§ TASK INSTRUCTIONS:
What you give back from the listing below should be an exact copy of the lines from the one with "yellow brick C1 level 1 -> none" down to the one with "tan brick J7:L7 level 1 -> none", and it should contain no pictures.

§ SUPPLIED RECORDS:
----
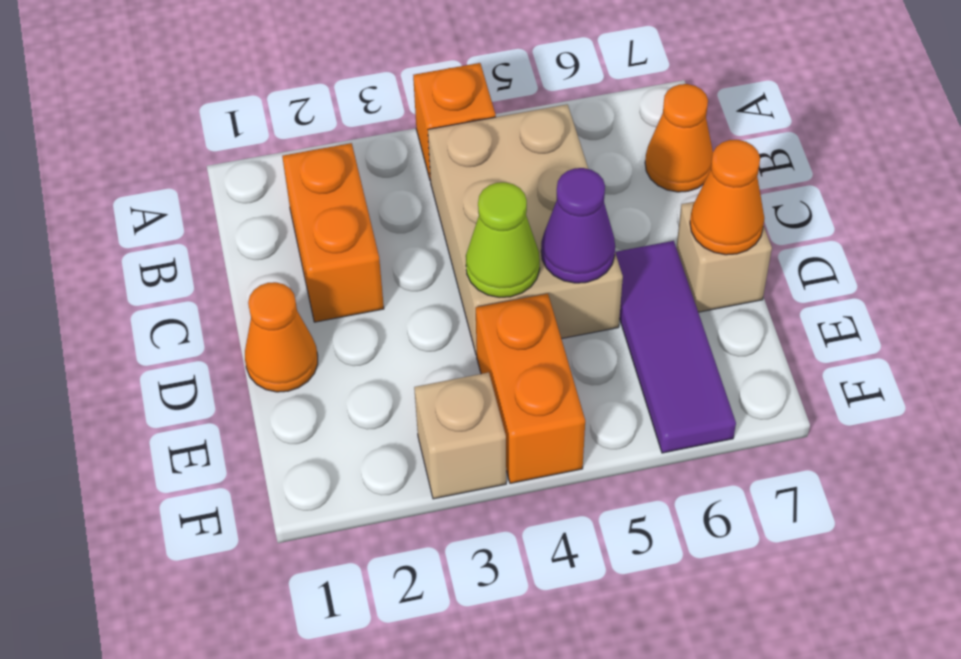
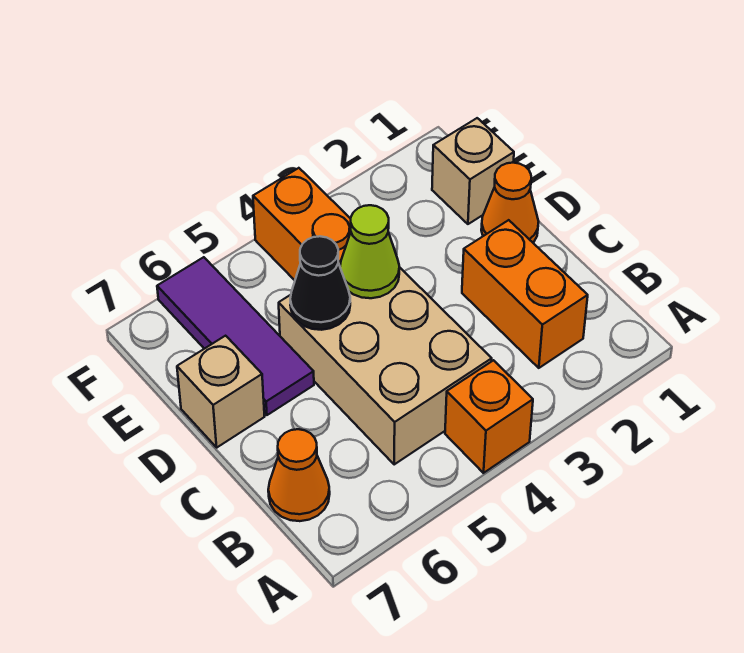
purple cone D5 level 2 -> black cone D5 level 2
orange cone D7 level 2 -> none
tan brick F3 level 1 -> tan brick E1 level 1

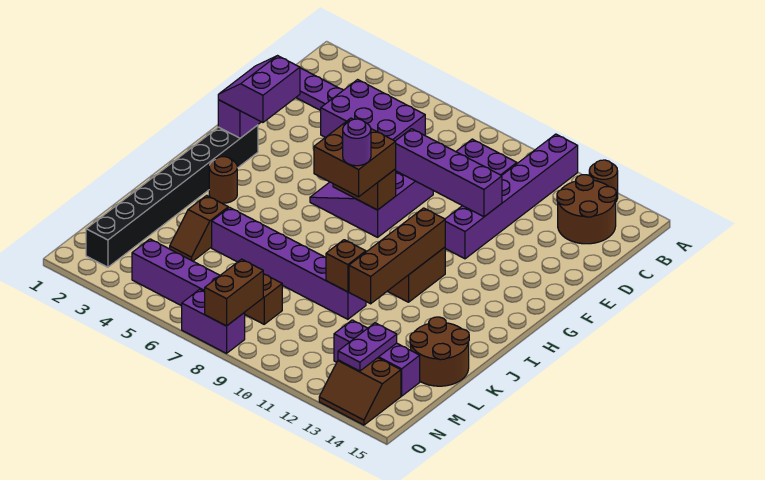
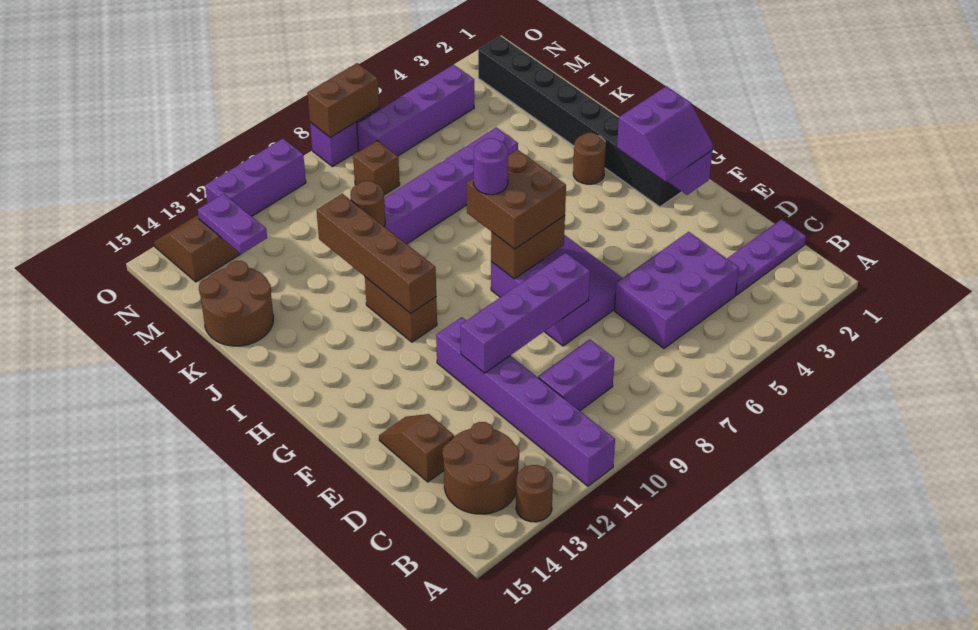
purple slope F2:G3 level 3 top 3 -> purple slope F2:G3 level 3 top G
brown slope K4:L4 level 1 top K -> brown slope D14:E14 level 1 top D
brown brick K10 level 2 -> brown round brick K10 level 2
purple brick M12:M14 level 1 -> purple brick O10:O12 level 1
brown brick N8:O8 level 2 -> brown brick O7:O8 level 2

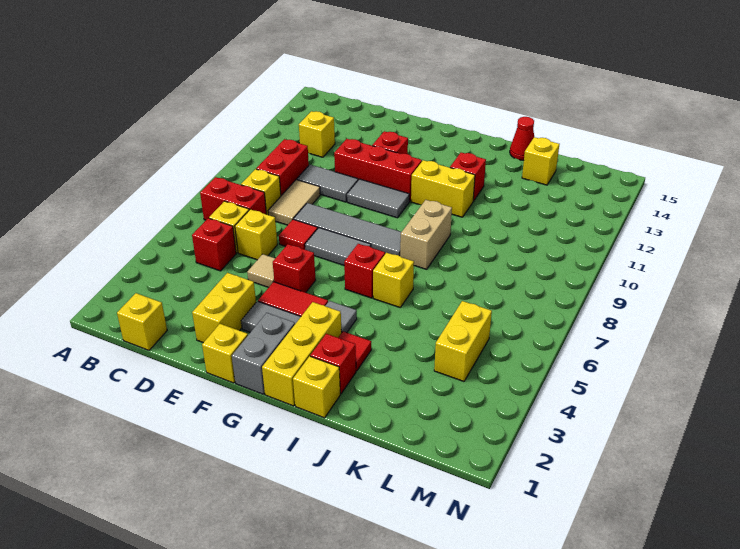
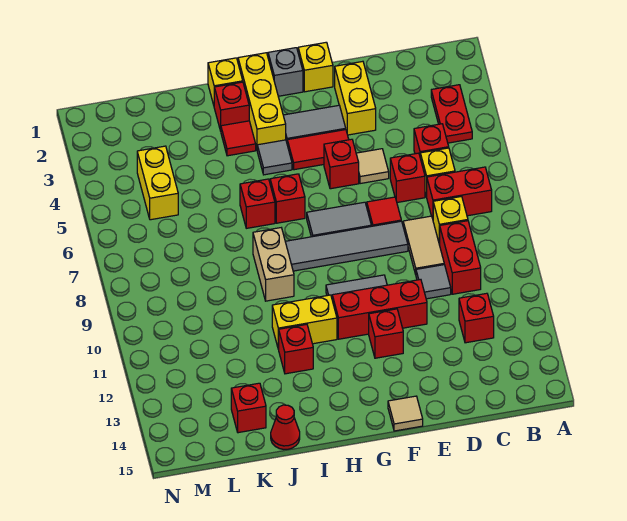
none -> red plate B3:B4 level 1
yellow brick C1 level 1 -> none
yellow brick C12 level 1 -> red brick C12 level 1
yellow brick D6 level 1 -> red brick D6 level 1
grey tile D10:E10 level 1 -> grey tile D10 level 1
none -> tan tile F15 level 1
grey brick G1:G2 level 1 -> grey brick G1 level 1
yellow brick I6 level 1 -> red brick I6 level 1
yellow brick K14 level 1 -> red brick K14 level 1

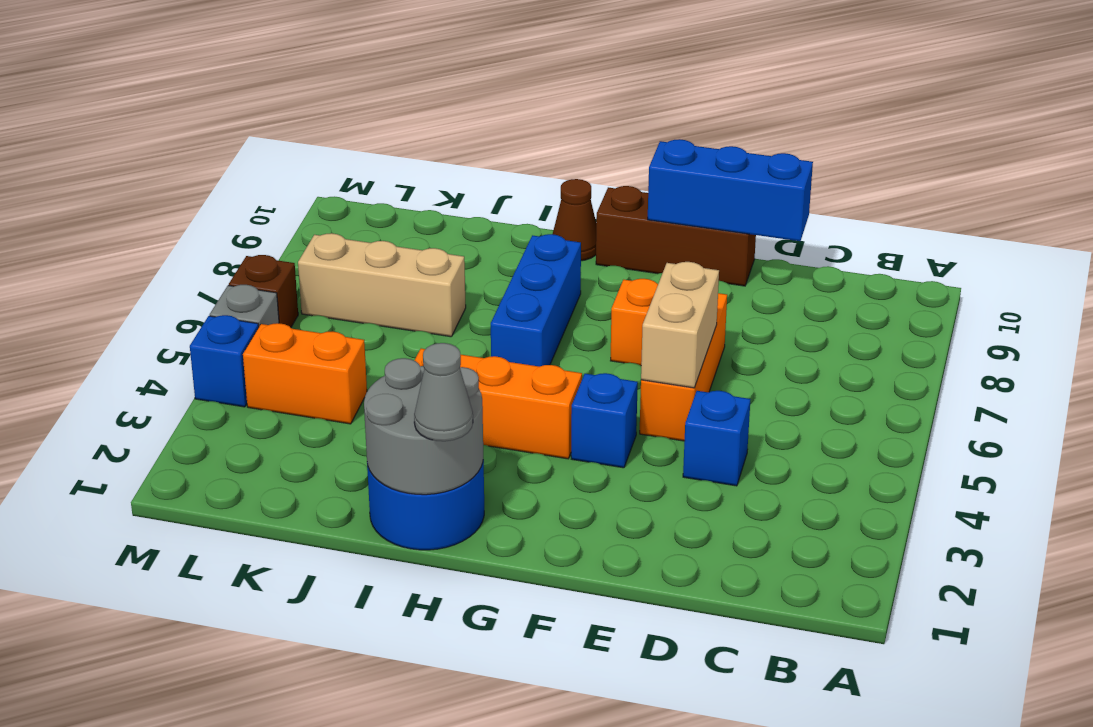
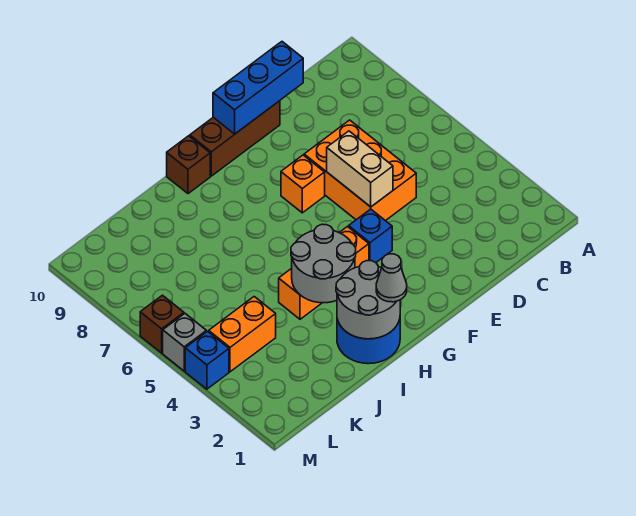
blue brick D4 level 1 -> none
orange brick E5:E7 level 1 -> orange brick D5:E7 level 1
none -> grey round brick H3:I4 level 2
blue brick H6:H8 level 1 -> none
brown cone H10 level 1 -> brown brick H10 level 1
tan brick J7:L7 level 1 -> none

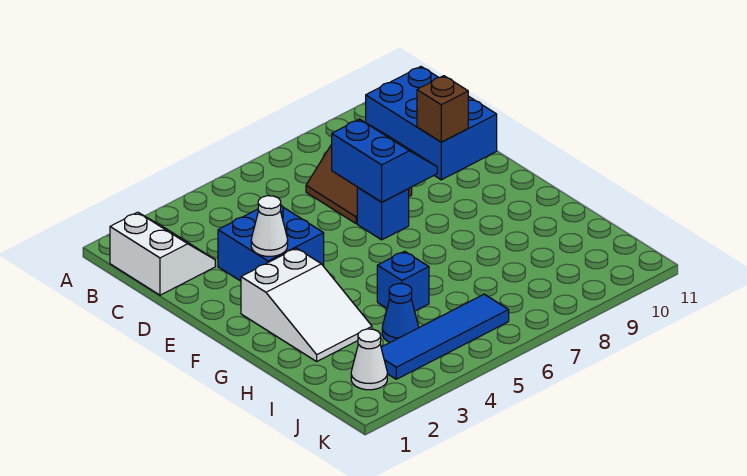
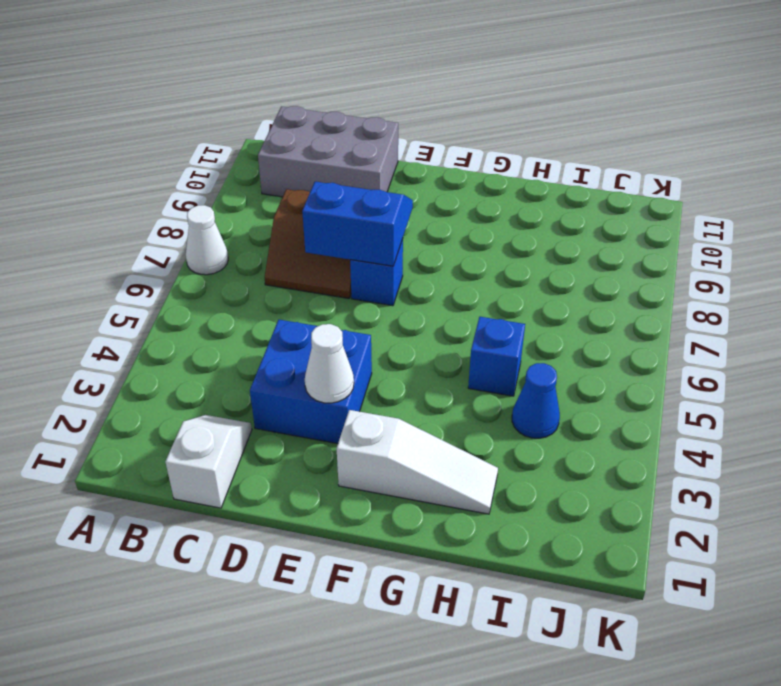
white slope B1:C2 level 1 top 1 -> white slope C1:C2 level 1 top 1
blue brick B10:D11 level 1 -> grey brick B10:D11 level 1
brown brick D10 level 2 -> none
white slope F2:H3 level 1 top F -> white slope F2:H2 level 1 top F
white cone J2 level 1 -> white cone A7 level 1
blue tile J3:J6 level 1 -> none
----
§ EXERCISE RESPONSE:
yellow brick C1 level 1 -> none
yellow brick C12 level 1 -> red brick C12 level 1
yellow brick D6 level 1 -> red brick D6 level 1
grey tile D10:E10 level 1 -> grey tile D10 level 1
none -> tan tile F15 level 1
grey brick G1:G2 level 1 -> grey brick G1 level 1
yellow brick I6 level 1 -> red brick I6 level 1
yellow brick K14 level 1 -> red brick K14 level 1

blue brick D4 level 1 -> none
orange brick E5:E7 level 1 -> orange brick D5:E7 level 1
none -> grey round brick H3:I4 level 2
blue brick H6:H8 level 1 -> none
brown cone H10 level 1 -> brown brick H10 level 1
tan brick J7:L7 level 1 -> none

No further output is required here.